DATA PROVIDED:
______
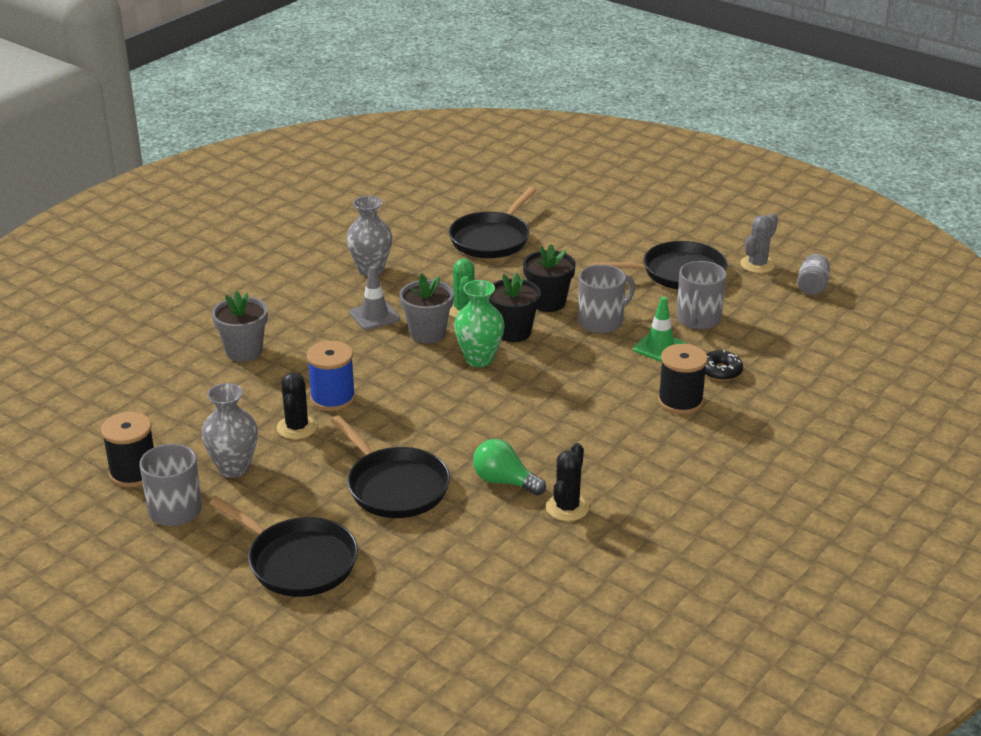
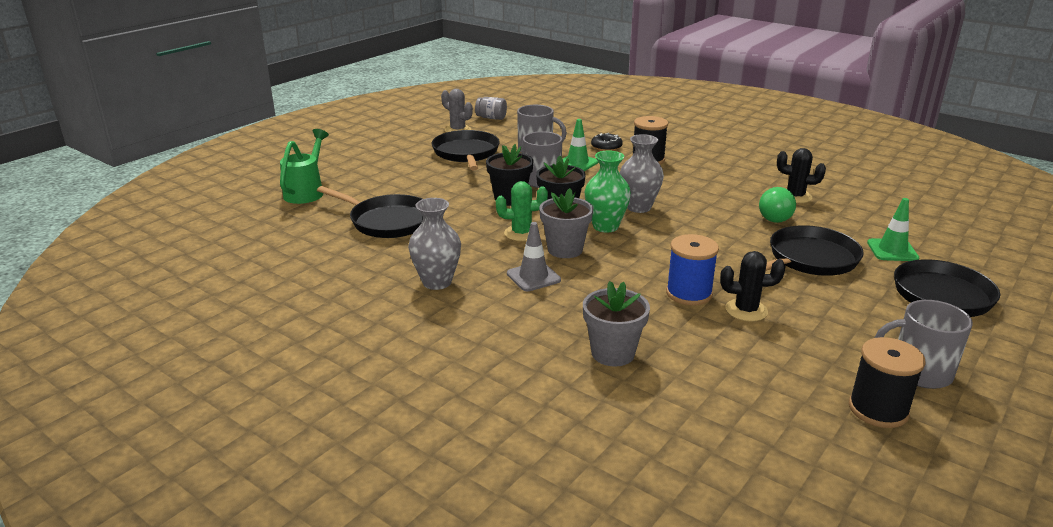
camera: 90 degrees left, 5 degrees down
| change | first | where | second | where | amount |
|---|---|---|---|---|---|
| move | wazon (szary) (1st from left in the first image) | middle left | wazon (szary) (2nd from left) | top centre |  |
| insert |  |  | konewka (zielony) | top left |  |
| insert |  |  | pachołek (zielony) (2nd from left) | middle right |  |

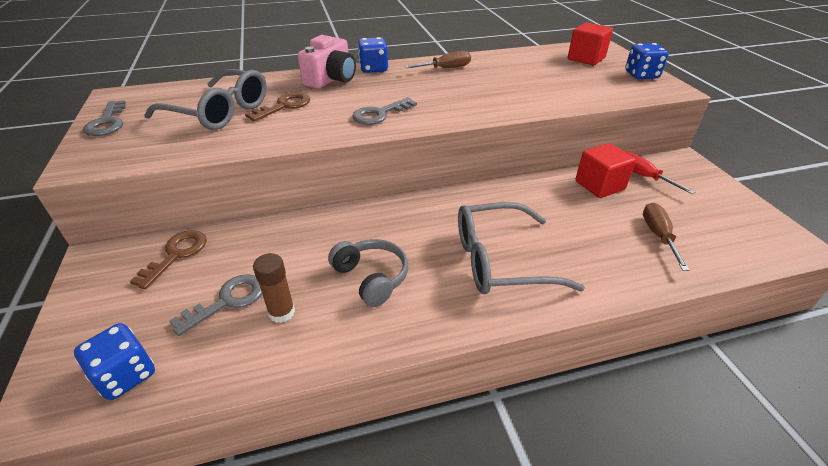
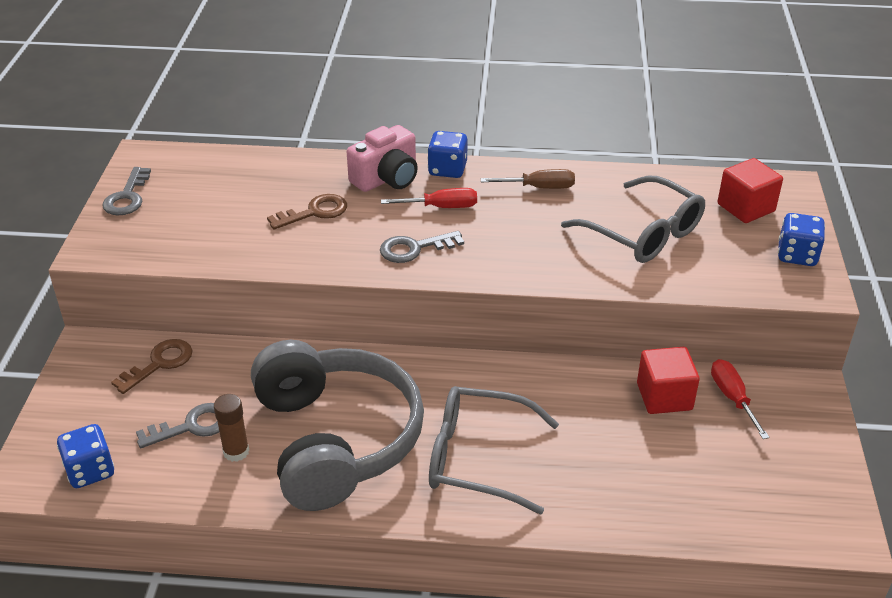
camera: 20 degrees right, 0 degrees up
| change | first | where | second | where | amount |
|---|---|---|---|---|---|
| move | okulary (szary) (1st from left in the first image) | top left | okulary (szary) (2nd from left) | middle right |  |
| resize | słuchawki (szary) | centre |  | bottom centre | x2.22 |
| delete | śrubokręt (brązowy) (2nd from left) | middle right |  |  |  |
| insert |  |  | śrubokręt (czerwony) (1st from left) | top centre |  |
______
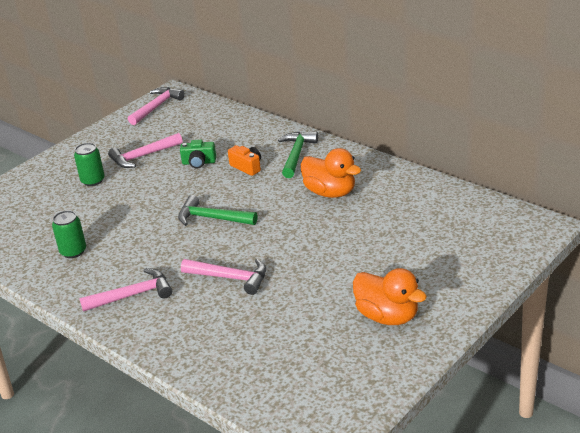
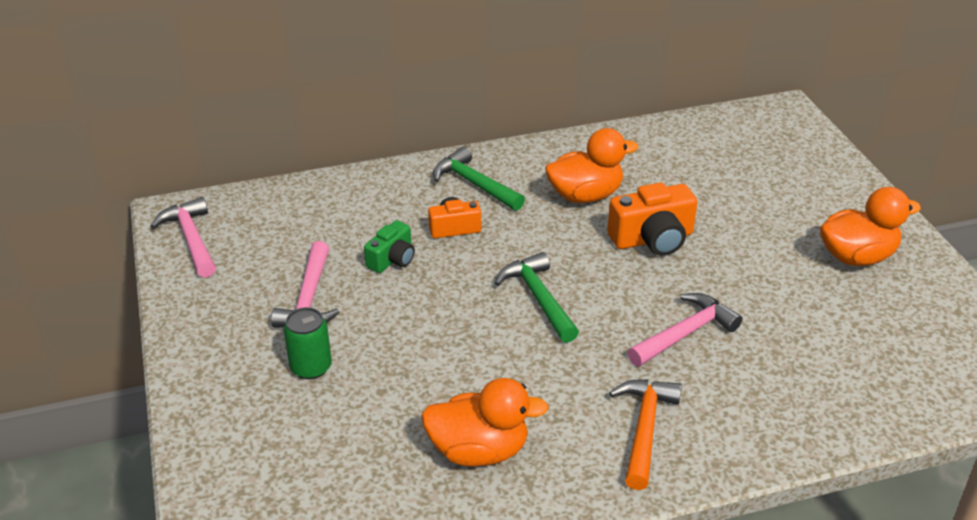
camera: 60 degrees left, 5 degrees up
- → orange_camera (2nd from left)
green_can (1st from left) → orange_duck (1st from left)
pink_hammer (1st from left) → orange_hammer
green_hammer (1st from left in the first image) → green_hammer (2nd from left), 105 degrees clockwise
______
TASK TO COMPLETE: Take each line above that holds the string "szary" and copy it.

ANSWER SECTION:
| move | wazon (szary) (1st from left in the first image) | middle left | wazon (szary) (2nd from left) | top centre |  |
| move | okulary (szary) (1st from left in the first image) | top left | okulary (szary) (2nd from left) | middle right |  |
| resize | słuchawki (szary) | centre |  | bottom centre | x2.22 |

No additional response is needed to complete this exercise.